▶ **Data section**:
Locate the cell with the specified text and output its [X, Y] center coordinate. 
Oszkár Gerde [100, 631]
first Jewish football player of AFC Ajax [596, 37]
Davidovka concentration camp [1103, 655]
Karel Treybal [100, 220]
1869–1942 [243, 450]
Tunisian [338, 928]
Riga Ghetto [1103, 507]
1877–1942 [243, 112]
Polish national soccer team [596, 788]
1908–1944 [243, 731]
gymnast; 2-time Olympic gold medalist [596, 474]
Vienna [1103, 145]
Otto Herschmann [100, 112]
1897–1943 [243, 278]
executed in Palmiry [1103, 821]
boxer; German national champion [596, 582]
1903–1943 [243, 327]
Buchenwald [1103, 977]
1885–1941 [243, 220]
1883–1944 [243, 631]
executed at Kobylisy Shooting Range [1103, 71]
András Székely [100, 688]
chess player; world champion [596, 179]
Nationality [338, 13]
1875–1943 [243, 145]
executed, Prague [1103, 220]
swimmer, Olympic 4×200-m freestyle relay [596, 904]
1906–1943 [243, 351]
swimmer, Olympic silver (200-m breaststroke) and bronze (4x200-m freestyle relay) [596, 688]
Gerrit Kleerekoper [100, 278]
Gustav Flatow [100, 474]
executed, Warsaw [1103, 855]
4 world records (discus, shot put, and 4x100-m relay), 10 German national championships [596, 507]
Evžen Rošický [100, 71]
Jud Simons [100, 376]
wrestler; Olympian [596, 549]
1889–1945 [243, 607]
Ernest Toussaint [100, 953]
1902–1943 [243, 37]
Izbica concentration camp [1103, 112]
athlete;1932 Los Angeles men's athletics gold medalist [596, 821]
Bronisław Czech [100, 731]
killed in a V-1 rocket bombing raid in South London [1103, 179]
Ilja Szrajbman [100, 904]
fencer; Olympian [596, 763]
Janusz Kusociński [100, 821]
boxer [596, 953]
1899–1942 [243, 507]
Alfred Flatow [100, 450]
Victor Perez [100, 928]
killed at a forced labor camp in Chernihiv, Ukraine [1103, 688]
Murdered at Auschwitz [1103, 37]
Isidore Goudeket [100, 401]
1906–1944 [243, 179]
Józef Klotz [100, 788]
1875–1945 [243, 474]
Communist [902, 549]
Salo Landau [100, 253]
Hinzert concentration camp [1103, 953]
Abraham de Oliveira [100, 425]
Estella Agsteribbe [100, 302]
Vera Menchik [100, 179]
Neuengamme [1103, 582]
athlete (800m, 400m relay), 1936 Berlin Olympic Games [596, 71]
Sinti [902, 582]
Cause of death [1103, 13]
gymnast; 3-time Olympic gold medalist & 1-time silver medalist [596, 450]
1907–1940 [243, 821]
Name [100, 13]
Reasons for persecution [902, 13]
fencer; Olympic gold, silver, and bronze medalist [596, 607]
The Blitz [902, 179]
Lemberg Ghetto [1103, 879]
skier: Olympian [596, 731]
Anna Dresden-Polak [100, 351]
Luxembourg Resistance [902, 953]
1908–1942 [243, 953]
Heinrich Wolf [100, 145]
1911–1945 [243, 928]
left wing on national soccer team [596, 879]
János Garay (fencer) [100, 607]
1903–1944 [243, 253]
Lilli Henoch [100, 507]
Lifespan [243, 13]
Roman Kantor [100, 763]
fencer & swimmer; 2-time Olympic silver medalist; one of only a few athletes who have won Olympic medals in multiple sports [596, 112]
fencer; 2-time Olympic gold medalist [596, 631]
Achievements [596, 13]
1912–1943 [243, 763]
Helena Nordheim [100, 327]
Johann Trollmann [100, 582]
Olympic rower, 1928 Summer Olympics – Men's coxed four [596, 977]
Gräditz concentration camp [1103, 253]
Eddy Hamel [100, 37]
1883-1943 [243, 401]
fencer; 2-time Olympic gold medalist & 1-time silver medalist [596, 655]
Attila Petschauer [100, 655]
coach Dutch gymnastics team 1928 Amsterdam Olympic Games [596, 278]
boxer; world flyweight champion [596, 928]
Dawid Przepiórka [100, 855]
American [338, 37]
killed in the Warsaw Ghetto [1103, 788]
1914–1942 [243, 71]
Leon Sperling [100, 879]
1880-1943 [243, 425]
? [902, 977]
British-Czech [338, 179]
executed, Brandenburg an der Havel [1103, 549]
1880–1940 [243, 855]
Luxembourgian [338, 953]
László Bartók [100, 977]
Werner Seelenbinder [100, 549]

▶ **Given exercise**: Quote all of the records above line by line, keeping every word, number and mark unchanged.

▶ **Solution to this task**:
Locate the cell with the specified text and output its [X, Y] center coordinate. 
Oszkár Gerde [100, 631]
first Jewish football player of AFC Ajax [596, 37]
Davidovka concentration camp [1103, 655]
Karel Treybal [100, 220]
1869–1942 [243, 450]
Tunisian [338, 928]
Riga Ghetto [1103, 507]
1877–1942 [243, 112]
Polish national soccer team [596, 788]
1908–1944 [243, 731]
gymnast; 2-time Olympic gold medalist [596, 474]
Vienna [1103, 145]
Otto Herschmann [100, 112]
1897–1943 [243, 278]
executed in Palmiry [1103, 821]
boxer; German national champion [596, 582]
1903–1943 [243, 327]
Buchenwald [1103, 977]
1885–1941 [243, 220]
1883–1944 [243, 631]
executed at Kobylisy Shooting Range [1103, 71]
András Székely [100, 688]
chess player; world champion [596, 179]
Nationality [338, 13]
1875–1943 [243, 145]
executed, Prague [1103, 220]
swimmer, Olympic 4×200-m freestyle relay [596, 904]
1906–1943 [243, 351]
swimmer, Olympic silver (200-m breaststroke) and bronze (4x200-m freestyle relay) [596, 688]
Gerrit Kleerekoper [100, 278]
Gustav Flatow [100, 474]
executed, Warsaw [1103, 855]
4 world records (discus, shot put, and 4x100-m relay), 10 German national championships [596, 507]
Evžen Rošický [100, 71]
Jud Simons [100, 376]
wrestler; Olympian [596, 549]
1889–1945 [243, 607]
Ernest Toussaint [100, 953]
1902–1943 [243, 37]
Izbica concentration camp [1103, 112]
athlete;1932 Los Angeles men's athletics gold medalist [596, 821]
Bronisław Czech [100, 731]
killed in a V-1 rocket bombing raid in South London [1103, 179]
Ilja Szrajbman [100, 904]
fencer; Olympian [596, 763]
Janusz Kusociński [100, 821]
boxer [596, 953]
1899–1942 [243, 507]
Alfred Flatow [100, 450]
Victor Perez [100, 928]
killed at a forced labor camp in Chernihiv, Ukraine [1103, 688]
Murdered at Auschwitz [1103, 37]
Isidore Goudeket [100, 401]
1906–1944 [243, 179]
Józef Klotz [100, 788]
1875–1945 [243, 474]
Communist [902, 549]
Salo Landau [100, 253]
Hinzert concentration camp [1103, 953]
Abraham de Oliveira [100, 425]
Estella Agsteribbe [100, 302]
Vera Menchik [100, 179]
Neuengamme [1103, 582]
athlete (800m, 400m relay), 1936 Berlin Olympic Games [596, 71]
Sinti [902, 582]
Cause of death [1103, 13]
gymnast; 3-time Olympic gold medalist & 1-time silver medalist [596, 450]
1907–1940 [243, 821]
Name [100, 13]
Reasons for persecution [902, 13]
fencer; Olympic gold, silver, and bronze medalist [596, 607]
The Blitz [902, 179]
Lemberg Ghetto [1103, 879]
skier: Olympian [596, 731]
Anna Dresden-Polak [100, 351]
Luxembourg Resistance [902, 953]
1908–1942 [243, 953]
Heinrich Wolf [100, 145]
1911–1945 [243, 928]
left wing on national soccer team [596, 879]
János Garay (fencer) [100, 607]
1903–1944 [243, 253]
Lilli Henoch [100, 507]
Lifespan [243, 13]
Roman Kantor [100, 763]
fencer & swimmer; 2-time Olympic silver medalist; one of only a few athletes who have won Olympic medals in multiple sports [596, 112]
fencer; 2-time Olympic gold medalist [596, 631]
Achievements [596, 13]
1912–1943 [243, 763]
Helena Nordheim [100, 327]
Johann Trollmann [100, 582]
Olympic rower, 1928 Summer Olympics – Men's coxed four [596, 977]
Gräditz concentration camp [1103, 253]
Eddy Hamel [100, 37]
1883-1943 [243, 401]
fencer; 2-time Olympic gold medalist & 1-time silver medalist [596, 655]
Attila Petschauer [100, 655]
coach Dutch gymnastics team 1928 Amsterdam Olympic Games [596, 278]
boxer; world flyweight champion [596, 928]
Dawid Przepiórka [100, 855]
American [338, 37]
killed in the Warsaw Ghetto [1103, 788]
1914–1942 [243, 71]
Leon Sperling [100, 879]
1880-1943 [243, 425]
? [902, 977]
British-Czech [338, 179]
executed, Brandenburg an der Havel [1103, 549]
1880–1940 [243, 855]
Luxembourgian [338, 953]
László Bartók [100, 977]
Werner Seelenbinder [100, 549]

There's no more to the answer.